Assignment – Your copy runs from the line containing "blue trapezoid: rotated" through the last line of the listing, both included. Restate those lines word for word and leave out pictures.

Extracted data –
== == ==

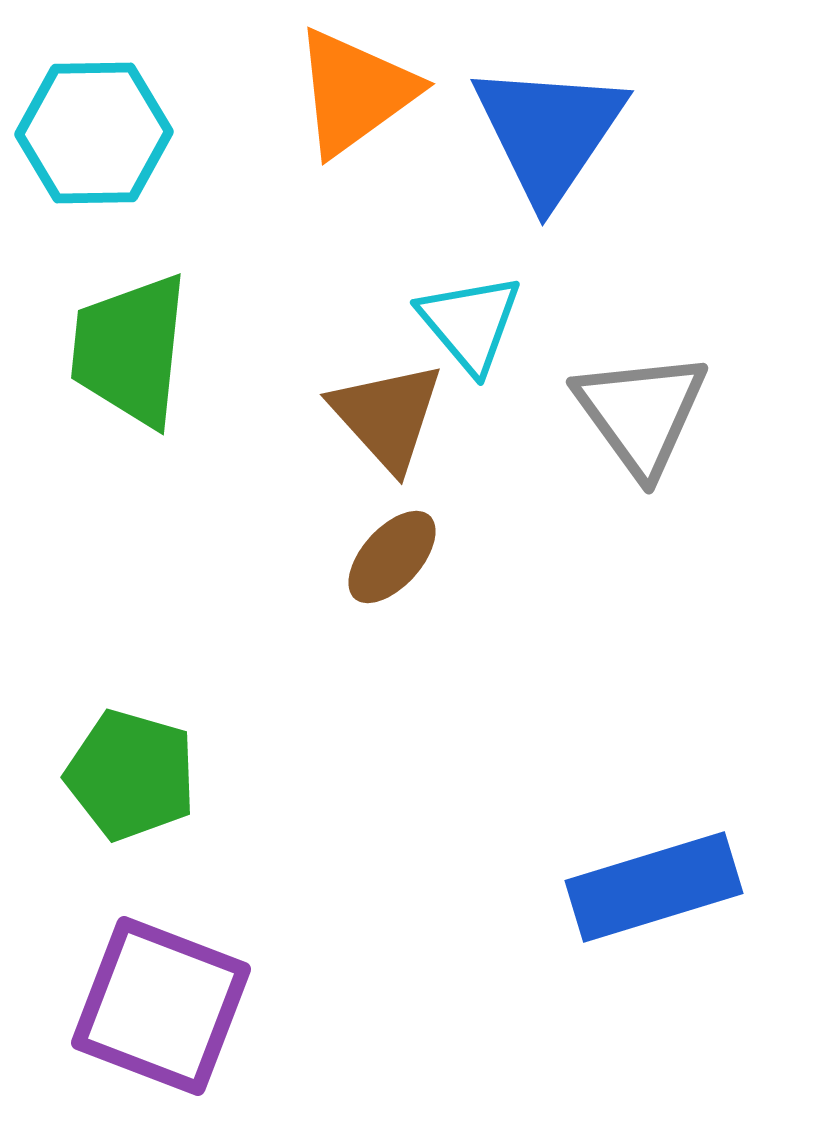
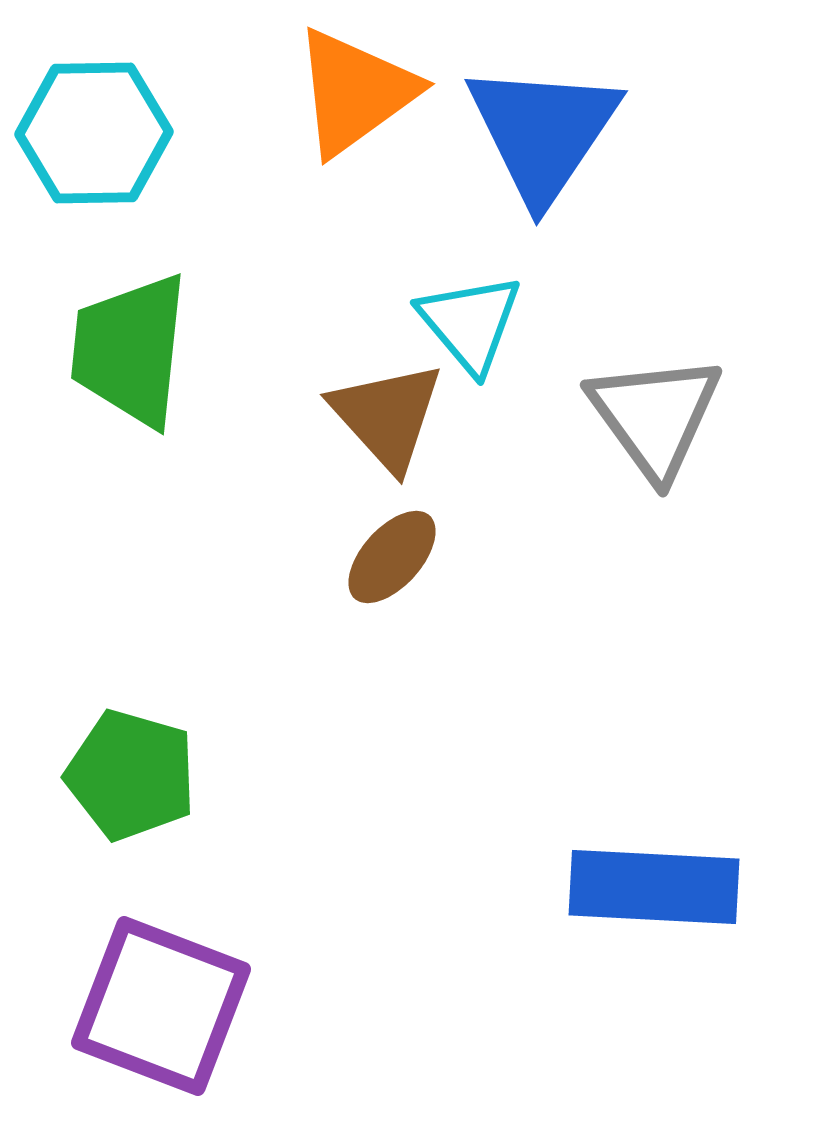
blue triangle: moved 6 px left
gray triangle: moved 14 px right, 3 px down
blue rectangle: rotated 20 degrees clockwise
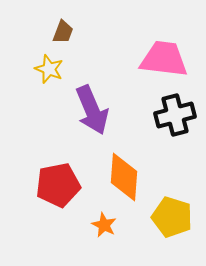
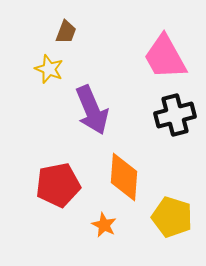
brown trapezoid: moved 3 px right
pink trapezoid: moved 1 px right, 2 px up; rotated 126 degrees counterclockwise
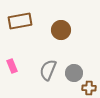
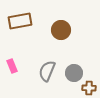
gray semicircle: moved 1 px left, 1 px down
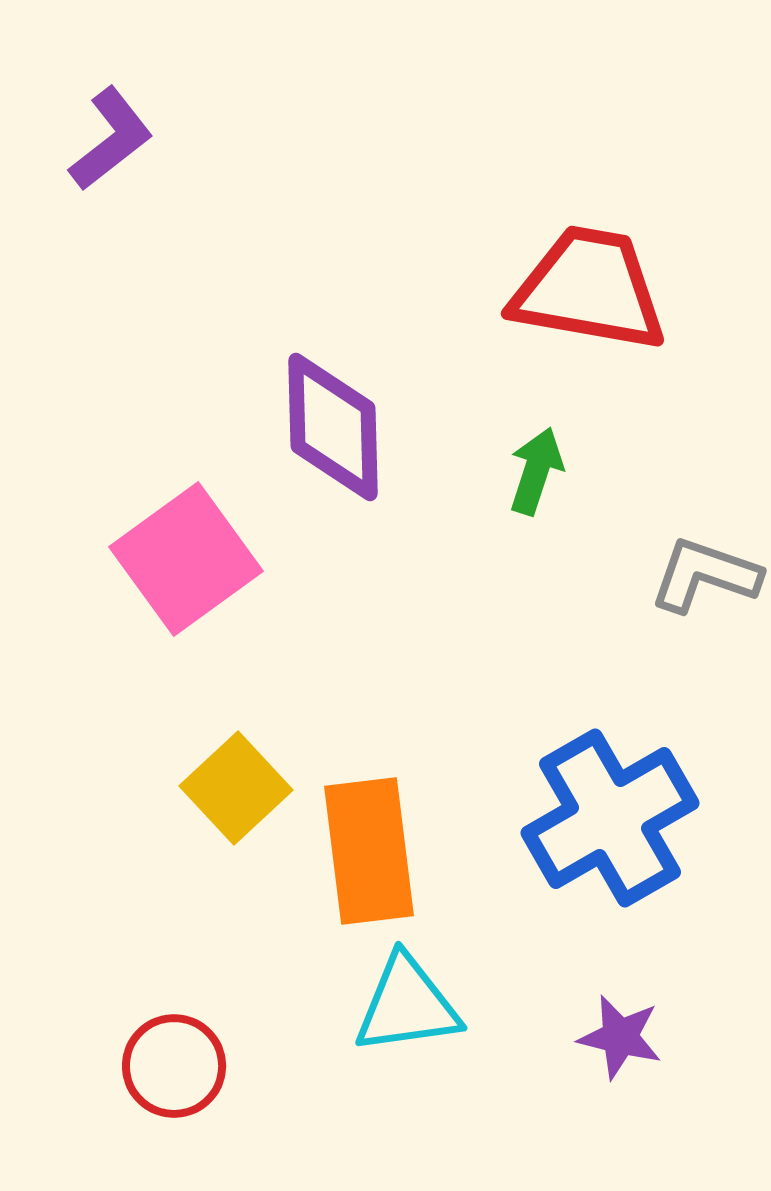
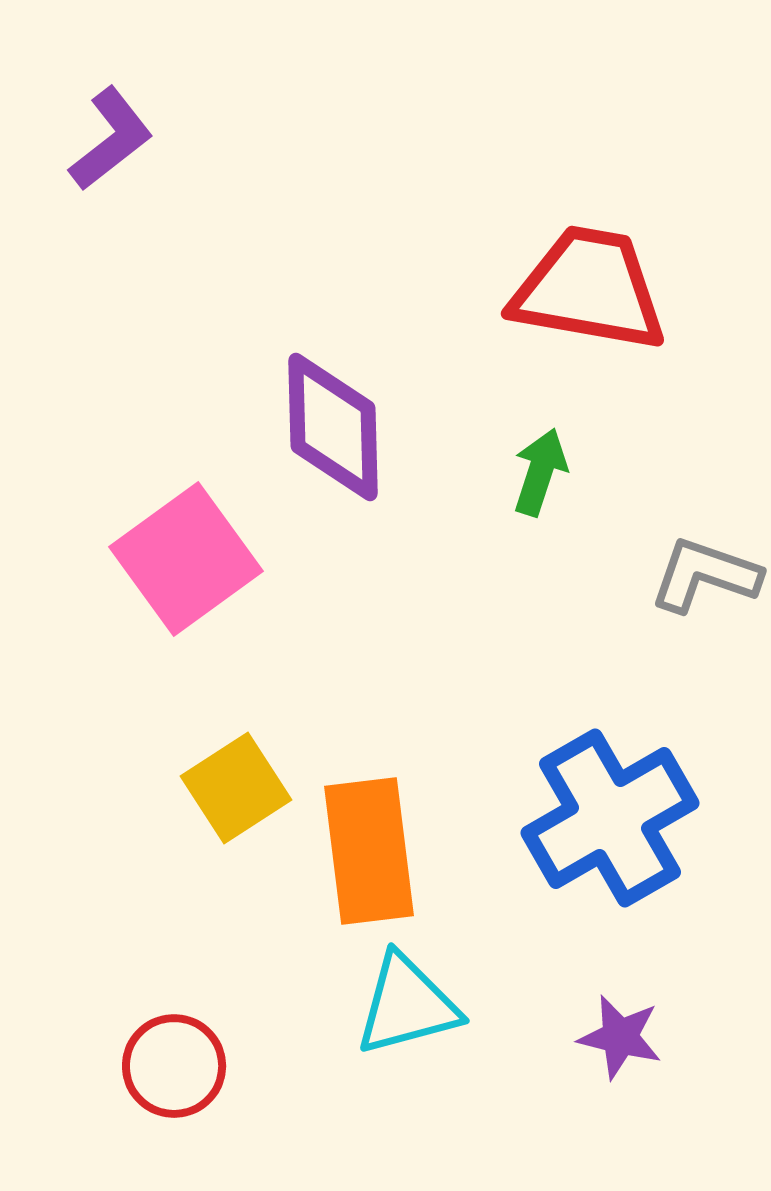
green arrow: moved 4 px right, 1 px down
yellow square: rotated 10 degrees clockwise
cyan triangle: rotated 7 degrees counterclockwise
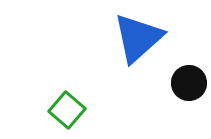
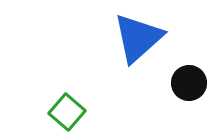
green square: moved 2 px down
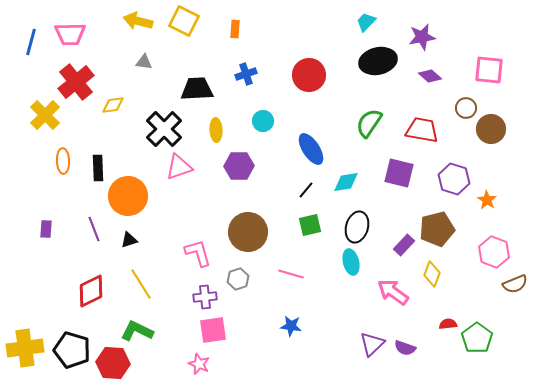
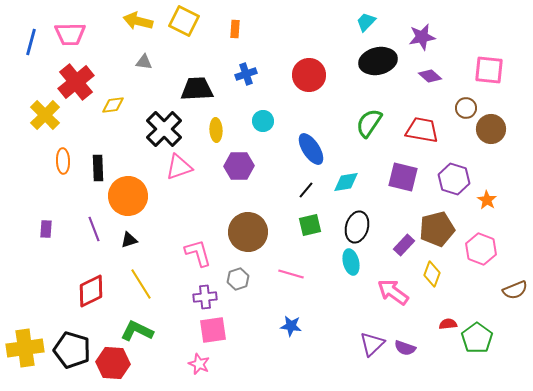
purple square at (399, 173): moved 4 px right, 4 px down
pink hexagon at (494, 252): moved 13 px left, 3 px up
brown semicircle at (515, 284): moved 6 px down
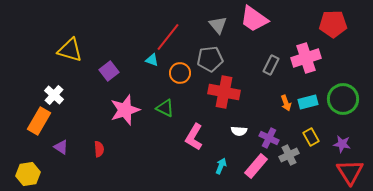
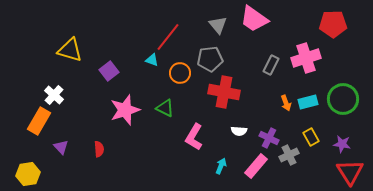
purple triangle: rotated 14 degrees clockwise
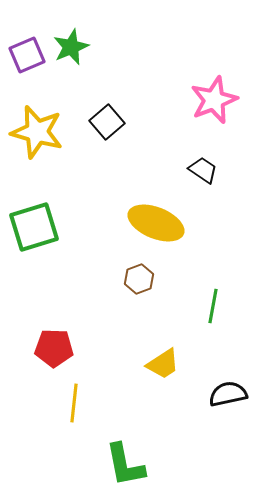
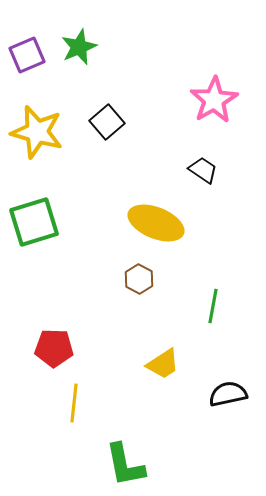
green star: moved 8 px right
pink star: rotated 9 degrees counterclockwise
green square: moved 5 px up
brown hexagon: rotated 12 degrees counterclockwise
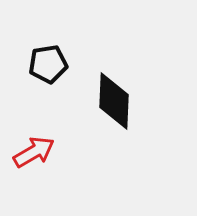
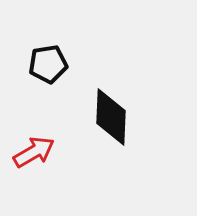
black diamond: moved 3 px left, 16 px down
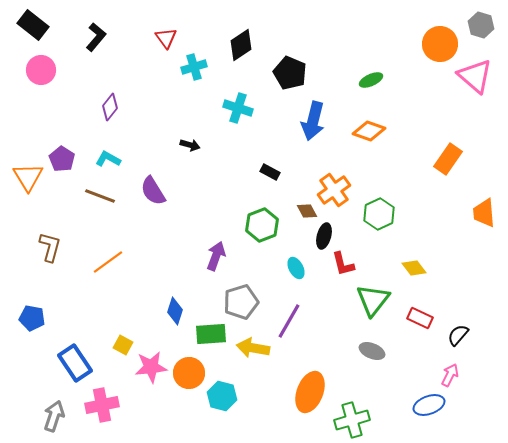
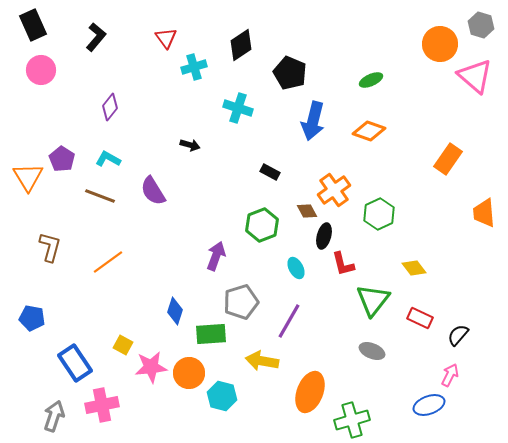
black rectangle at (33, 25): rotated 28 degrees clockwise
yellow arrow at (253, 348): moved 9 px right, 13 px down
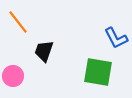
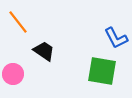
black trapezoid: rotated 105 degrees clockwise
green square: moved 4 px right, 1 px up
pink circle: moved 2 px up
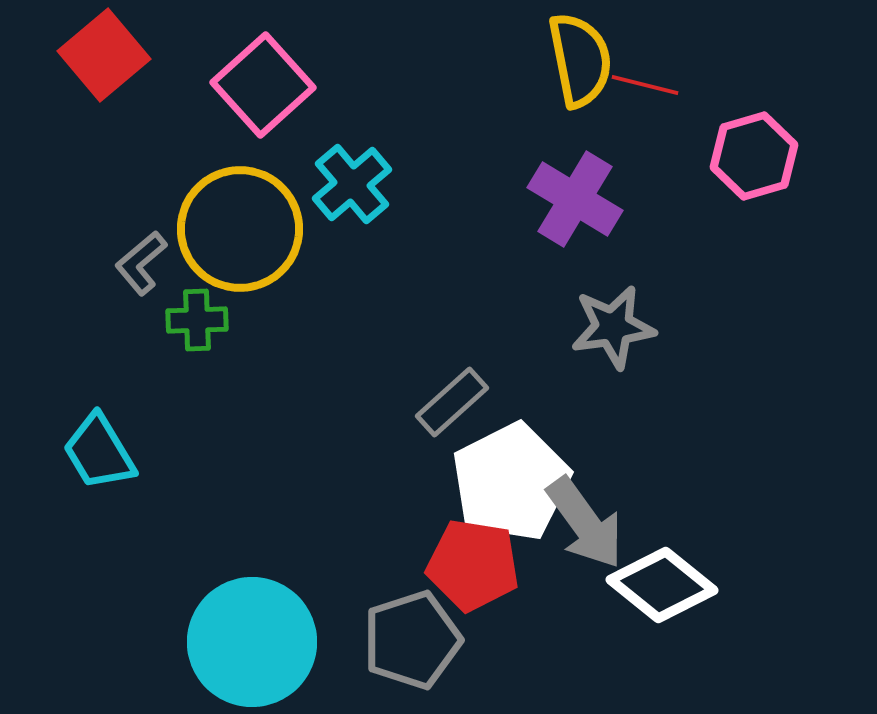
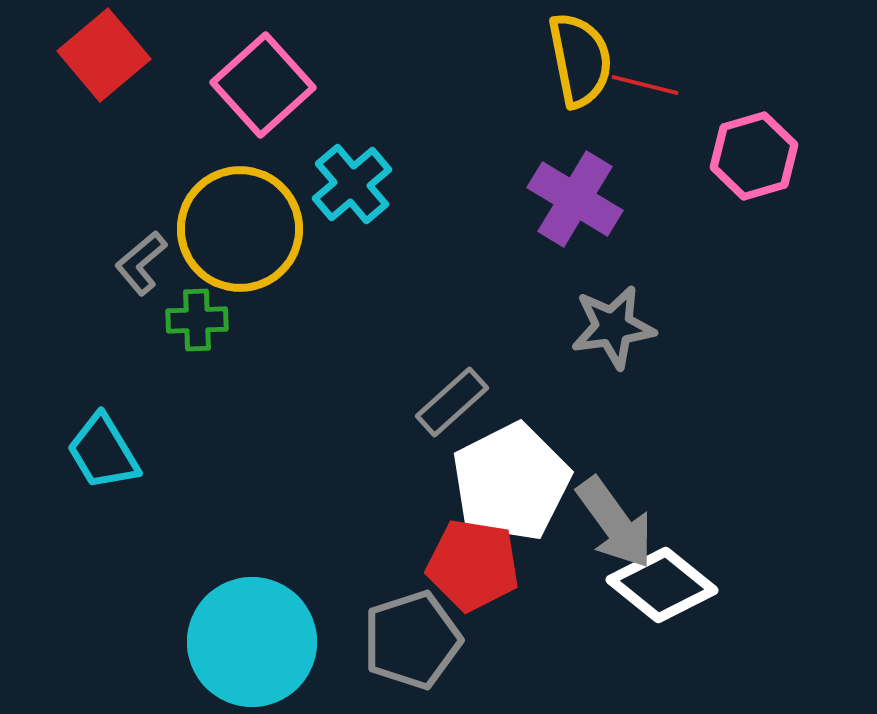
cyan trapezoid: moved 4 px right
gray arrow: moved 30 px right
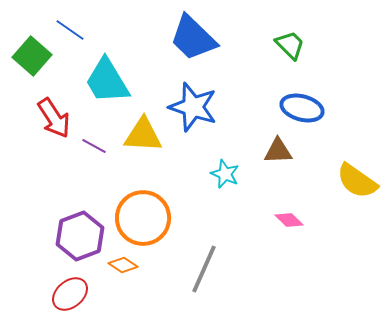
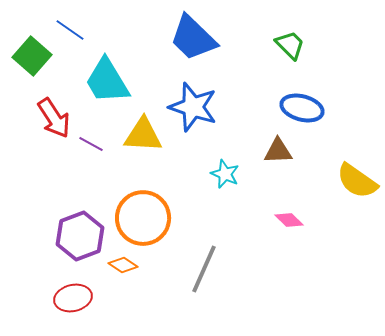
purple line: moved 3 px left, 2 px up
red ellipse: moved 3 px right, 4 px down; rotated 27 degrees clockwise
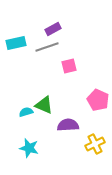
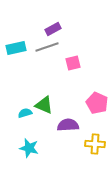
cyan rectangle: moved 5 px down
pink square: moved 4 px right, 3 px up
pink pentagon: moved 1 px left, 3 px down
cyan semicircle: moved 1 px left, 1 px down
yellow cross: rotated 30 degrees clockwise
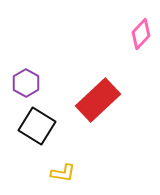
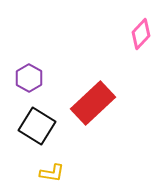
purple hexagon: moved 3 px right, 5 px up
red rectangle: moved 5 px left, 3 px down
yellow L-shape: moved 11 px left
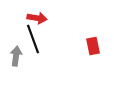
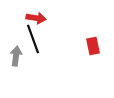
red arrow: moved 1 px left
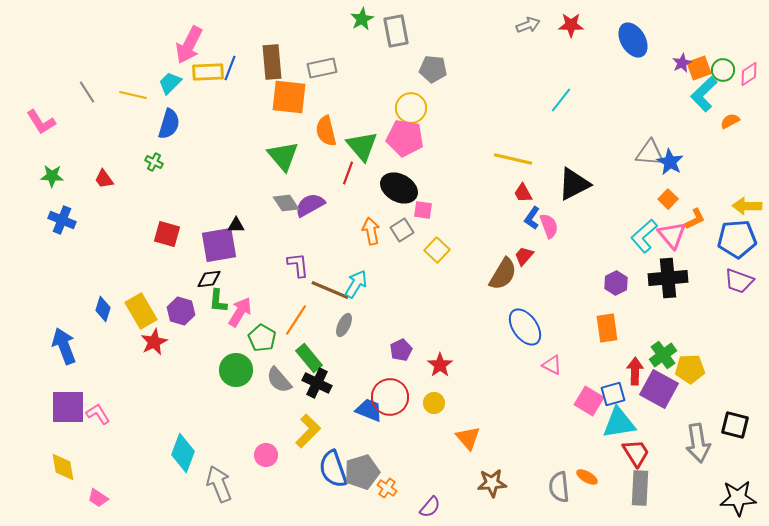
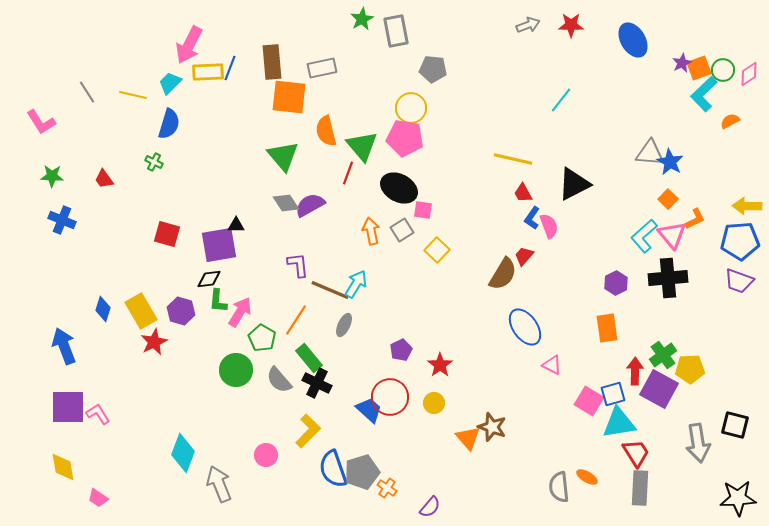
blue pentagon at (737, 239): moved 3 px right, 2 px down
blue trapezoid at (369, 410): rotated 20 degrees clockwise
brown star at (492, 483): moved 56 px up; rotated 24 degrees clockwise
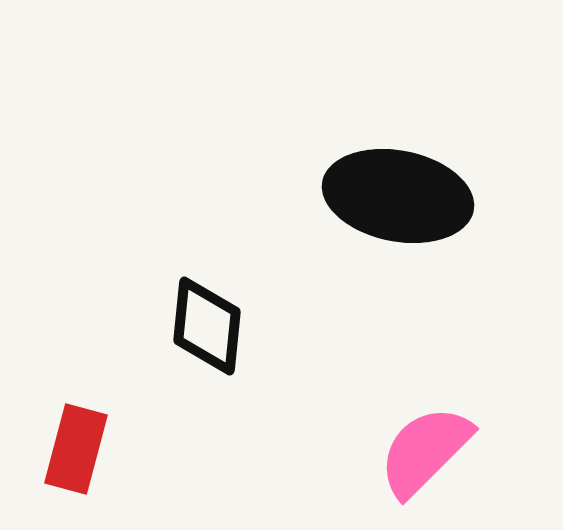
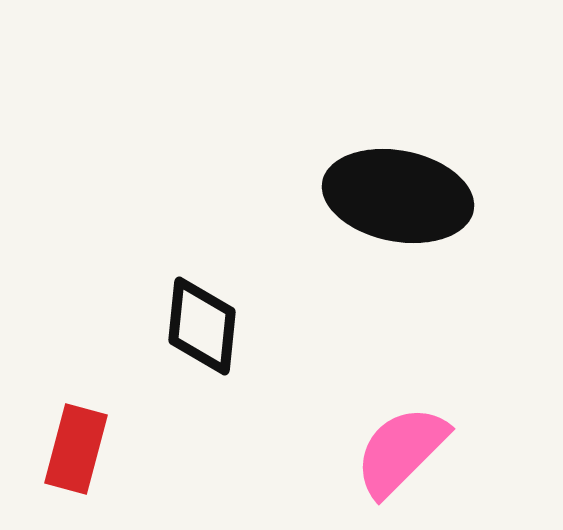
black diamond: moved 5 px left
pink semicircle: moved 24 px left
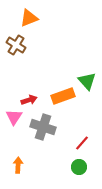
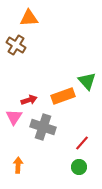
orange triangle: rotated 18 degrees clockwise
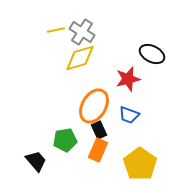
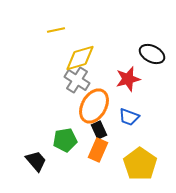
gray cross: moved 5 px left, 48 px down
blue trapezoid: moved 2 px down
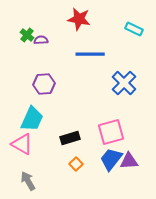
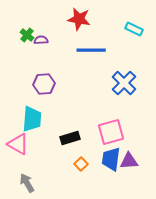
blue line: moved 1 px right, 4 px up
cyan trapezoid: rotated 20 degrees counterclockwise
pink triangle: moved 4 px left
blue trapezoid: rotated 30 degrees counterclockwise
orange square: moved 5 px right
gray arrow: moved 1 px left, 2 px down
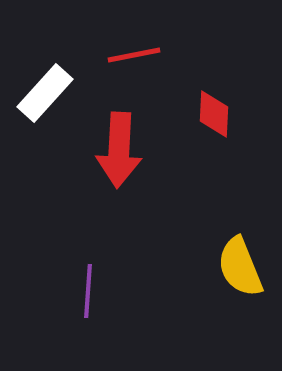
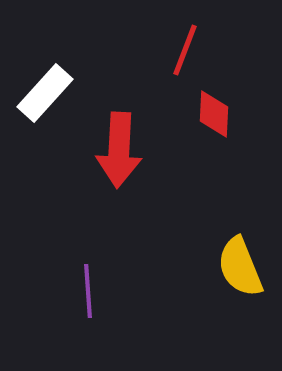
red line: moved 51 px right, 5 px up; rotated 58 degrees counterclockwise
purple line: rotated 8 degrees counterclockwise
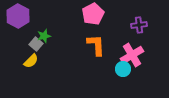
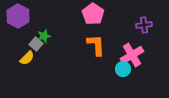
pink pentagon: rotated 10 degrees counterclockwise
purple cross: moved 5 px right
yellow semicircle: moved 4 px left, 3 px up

== == ==

Result –
blue trapezoid: rotated 30 degrees counterclockwise
orange square: moved 5 px right
gray arrow: moved 1 px left, 2 px down
red line: moved 51 px right, 5 px up; rotated 58 degrees counterclockwise
purple line: rotated 8 degrees counterclockwise
pink pentagon: rotated 10 degrees counterclockwise
purple cross: moved 5 px right
yellow semicircle: moved 4 px left, 3 px up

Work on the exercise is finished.